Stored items
☆ ☆ ☆ ☆ ☆ ☆ ☆
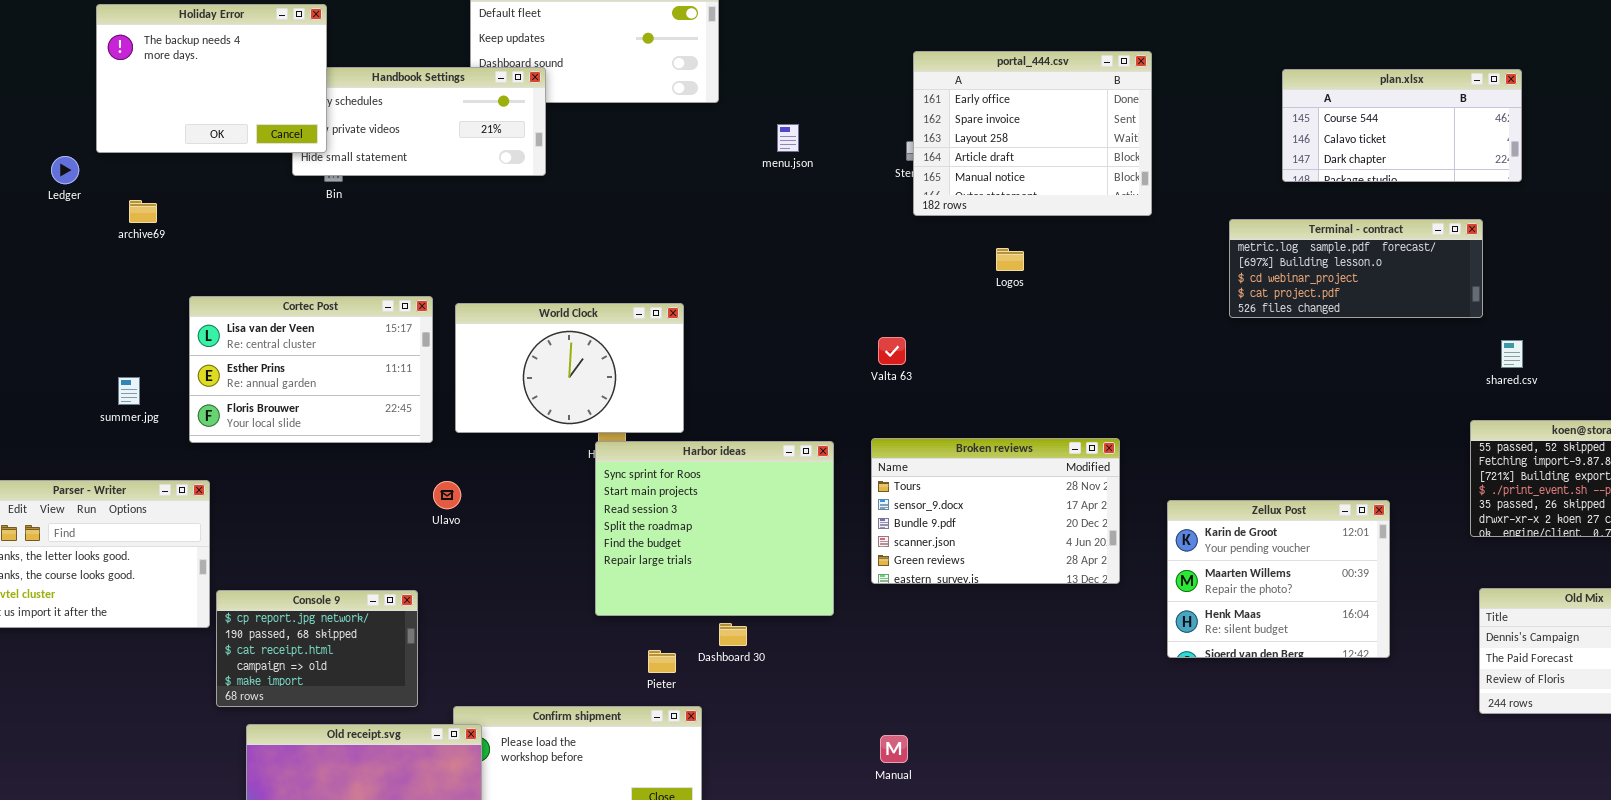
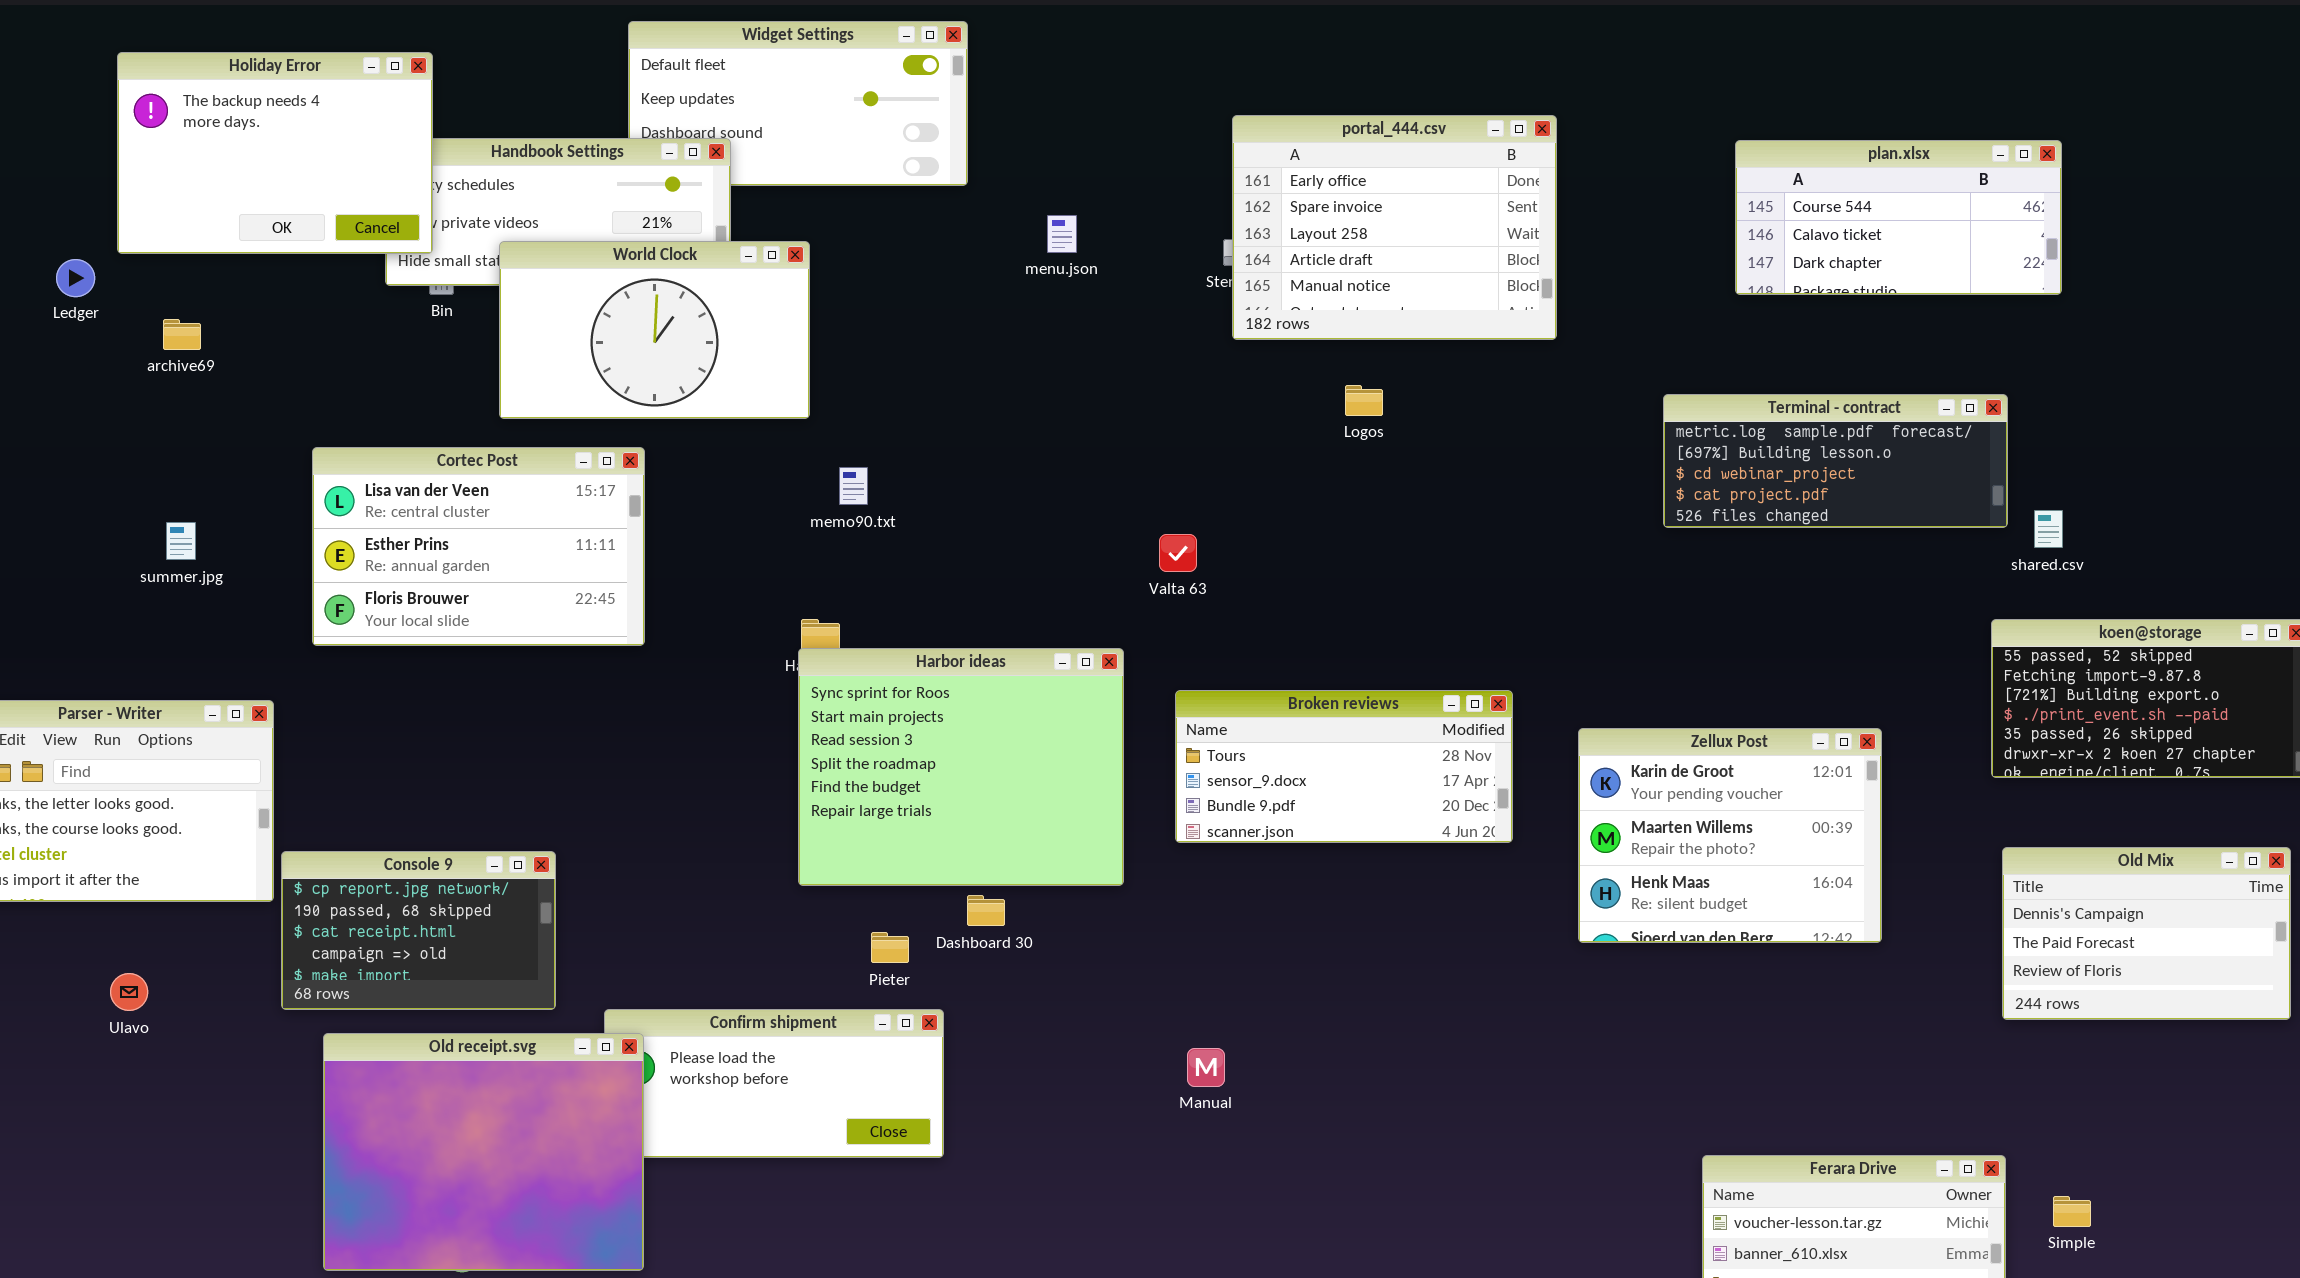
Terminal - contract: [1229,219,1483,318] -> [1663,394,2008,528], moved
Cortec Post: [189,296,433,443] -> [312,447,645,646], moved
World Clock: [455,303,684,433] -> [499,241,810,419], moved
Valta 63: [878,337,906,365] -> [1159,534,1197,572], moved
summer.jpg: [118,377,140,405] -> [166,522,196,560], moved
Broken reviews: [871,438,1120,584] -> [1175,690,1513,843], resized
Ulavo: [433,481,461,509] -> [110,973,148,1011], moved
☆ ☆ ☆ ☆ ☆ ☆ ☆
> _What to work on_: Exactly as written, restate all of the data, leaving out the images.

> _Answer space_:
Terminal - contract: [1229,219,1483,318] -> [1663,394,2008,528], moved
Cortec Post: [189,296,433,443] -> [312,447,645,646], moved
World Clock: [455,303,684,433] -> [499,241,810,419], moved
Valta 63: [878,337,906,365] -> [1159,534,1197,572], moved
summer.jpg: [118,377,140,405] -> [166,522,196,560], moved
Broken reviews: [871,438,1120,584] -> [1175,690,1513,843], resized
Ulavo: [433,481,461,509] -> [110,973,148,1011], moved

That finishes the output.